■ Exercise directions:
From the data below, please reproduce exactly everything from the line that contains "cyan semicircle: moved 4 px up" down to the line that contains "orange circle: moved 1 px right, 1 px up", with both ends included.

■ Information shown:
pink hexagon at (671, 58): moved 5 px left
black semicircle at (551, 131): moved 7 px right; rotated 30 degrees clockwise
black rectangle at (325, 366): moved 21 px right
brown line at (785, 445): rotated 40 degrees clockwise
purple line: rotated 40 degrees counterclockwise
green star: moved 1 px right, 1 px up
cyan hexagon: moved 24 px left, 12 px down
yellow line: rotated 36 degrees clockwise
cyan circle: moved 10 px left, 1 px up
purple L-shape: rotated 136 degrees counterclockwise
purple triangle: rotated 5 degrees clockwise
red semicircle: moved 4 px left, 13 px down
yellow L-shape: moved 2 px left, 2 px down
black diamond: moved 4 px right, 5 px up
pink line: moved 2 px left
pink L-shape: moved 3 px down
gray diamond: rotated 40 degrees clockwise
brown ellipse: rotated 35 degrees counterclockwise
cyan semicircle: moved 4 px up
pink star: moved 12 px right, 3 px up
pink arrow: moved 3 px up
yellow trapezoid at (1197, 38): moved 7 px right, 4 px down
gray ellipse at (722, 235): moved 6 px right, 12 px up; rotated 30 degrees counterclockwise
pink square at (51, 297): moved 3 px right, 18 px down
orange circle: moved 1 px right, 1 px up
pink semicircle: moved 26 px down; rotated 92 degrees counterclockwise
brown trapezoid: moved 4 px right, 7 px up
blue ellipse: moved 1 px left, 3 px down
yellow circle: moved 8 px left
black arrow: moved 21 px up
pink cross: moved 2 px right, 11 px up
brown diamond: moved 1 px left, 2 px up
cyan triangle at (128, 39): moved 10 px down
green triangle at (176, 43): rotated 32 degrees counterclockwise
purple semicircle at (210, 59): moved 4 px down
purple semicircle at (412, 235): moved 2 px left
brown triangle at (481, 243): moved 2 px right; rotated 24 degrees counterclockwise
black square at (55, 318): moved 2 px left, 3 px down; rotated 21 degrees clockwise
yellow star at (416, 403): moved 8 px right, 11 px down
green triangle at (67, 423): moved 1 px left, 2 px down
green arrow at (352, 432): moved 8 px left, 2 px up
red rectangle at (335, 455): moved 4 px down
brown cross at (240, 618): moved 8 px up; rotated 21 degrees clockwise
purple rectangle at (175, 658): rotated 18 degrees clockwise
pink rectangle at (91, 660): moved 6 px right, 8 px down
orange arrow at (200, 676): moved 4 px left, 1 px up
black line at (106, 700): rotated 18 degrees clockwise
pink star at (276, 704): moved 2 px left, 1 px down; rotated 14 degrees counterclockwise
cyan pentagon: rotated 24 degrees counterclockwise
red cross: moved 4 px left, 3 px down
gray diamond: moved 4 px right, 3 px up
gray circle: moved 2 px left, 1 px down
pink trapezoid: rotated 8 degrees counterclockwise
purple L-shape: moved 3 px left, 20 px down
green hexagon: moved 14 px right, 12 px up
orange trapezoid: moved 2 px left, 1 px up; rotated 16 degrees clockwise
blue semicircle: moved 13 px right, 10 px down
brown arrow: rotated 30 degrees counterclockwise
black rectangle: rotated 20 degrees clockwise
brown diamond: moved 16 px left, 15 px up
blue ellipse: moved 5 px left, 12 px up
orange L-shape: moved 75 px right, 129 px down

■ The completed task:
cyan semicircle: moved 4 px up
pink star: moved 12 px right, 3 px up
pink arrow: moved 3 px up
yellow trapezoid at (1197, 38): moved 7 px right, 4 px down
gray ellipse at (722, 235): moved 6 px right, 12 px up; rotated 30 degrees counterclockwise
pink square at (51, 297): moved 3 px right, 18 px down
orange circle: moved 1 px right, 1 px up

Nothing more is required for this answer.